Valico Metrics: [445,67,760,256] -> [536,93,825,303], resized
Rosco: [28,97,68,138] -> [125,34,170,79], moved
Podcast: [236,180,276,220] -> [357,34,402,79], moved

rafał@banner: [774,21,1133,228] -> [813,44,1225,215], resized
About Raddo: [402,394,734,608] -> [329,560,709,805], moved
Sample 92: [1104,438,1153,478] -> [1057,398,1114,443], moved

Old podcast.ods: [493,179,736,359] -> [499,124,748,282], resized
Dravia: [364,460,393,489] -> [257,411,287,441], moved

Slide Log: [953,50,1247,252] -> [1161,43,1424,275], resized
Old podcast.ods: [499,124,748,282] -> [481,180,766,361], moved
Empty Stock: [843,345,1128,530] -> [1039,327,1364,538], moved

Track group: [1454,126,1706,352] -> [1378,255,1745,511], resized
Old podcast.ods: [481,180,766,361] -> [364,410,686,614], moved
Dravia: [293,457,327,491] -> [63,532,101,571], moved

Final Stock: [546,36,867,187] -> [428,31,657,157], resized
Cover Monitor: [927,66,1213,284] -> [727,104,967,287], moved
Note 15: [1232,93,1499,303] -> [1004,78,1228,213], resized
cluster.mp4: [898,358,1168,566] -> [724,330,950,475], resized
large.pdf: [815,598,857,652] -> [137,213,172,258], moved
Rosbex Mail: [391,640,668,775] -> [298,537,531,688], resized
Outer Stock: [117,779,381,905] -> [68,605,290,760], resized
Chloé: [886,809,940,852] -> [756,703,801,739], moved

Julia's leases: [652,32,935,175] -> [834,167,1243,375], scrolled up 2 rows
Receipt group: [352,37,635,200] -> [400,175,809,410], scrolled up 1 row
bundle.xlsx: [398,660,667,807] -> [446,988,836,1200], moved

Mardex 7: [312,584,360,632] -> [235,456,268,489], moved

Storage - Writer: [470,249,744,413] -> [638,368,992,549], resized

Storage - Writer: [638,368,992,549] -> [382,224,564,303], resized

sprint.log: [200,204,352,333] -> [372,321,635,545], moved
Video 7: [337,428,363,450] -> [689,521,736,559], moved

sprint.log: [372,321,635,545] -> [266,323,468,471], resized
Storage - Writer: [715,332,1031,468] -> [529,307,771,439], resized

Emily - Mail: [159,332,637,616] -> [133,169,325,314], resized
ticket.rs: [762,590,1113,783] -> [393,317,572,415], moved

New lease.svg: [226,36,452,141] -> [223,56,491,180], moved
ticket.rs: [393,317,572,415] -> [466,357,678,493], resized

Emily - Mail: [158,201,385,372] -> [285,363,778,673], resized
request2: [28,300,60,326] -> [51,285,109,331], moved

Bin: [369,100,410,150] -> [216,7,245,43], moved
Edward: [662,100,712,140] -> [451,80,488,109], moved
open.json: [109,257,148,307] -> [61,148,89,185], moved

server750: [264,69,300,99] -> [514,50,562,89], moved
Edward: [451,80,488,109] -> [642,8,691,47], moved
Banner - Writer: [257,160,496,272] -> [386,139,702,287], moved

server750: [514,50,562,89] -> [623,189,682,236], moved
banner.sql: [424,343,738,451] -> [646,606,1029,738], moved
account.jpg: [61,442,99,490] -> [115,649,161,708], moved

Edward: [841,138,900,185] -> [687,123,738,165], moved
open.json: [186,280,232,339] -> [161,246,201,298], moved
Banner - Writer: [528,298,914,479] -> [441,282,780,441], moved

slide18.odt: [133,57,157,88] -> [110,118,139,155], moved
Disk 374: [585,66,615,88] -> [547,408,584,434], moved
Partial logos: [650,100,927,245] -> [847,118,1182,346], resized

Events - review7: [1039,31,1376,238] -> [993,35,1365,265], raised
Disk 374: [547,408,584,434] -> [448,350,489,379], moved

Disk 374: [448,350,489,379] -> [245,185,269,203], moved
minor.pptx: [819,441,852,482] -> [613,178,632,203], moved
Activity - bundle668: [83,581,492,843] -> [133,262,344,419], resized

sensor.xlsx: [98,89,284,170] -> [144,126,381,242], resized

--

§ **TASK DESCRIPTION**: In the data above, copy every line where the string "Dravia" appears.

§ **EXERCISE ANSWER**:
Dravia: [364,460,393,489] -> [257,411,287,441], moved
Dravia: [293,457,327,491] -> [63,532,101,571], moved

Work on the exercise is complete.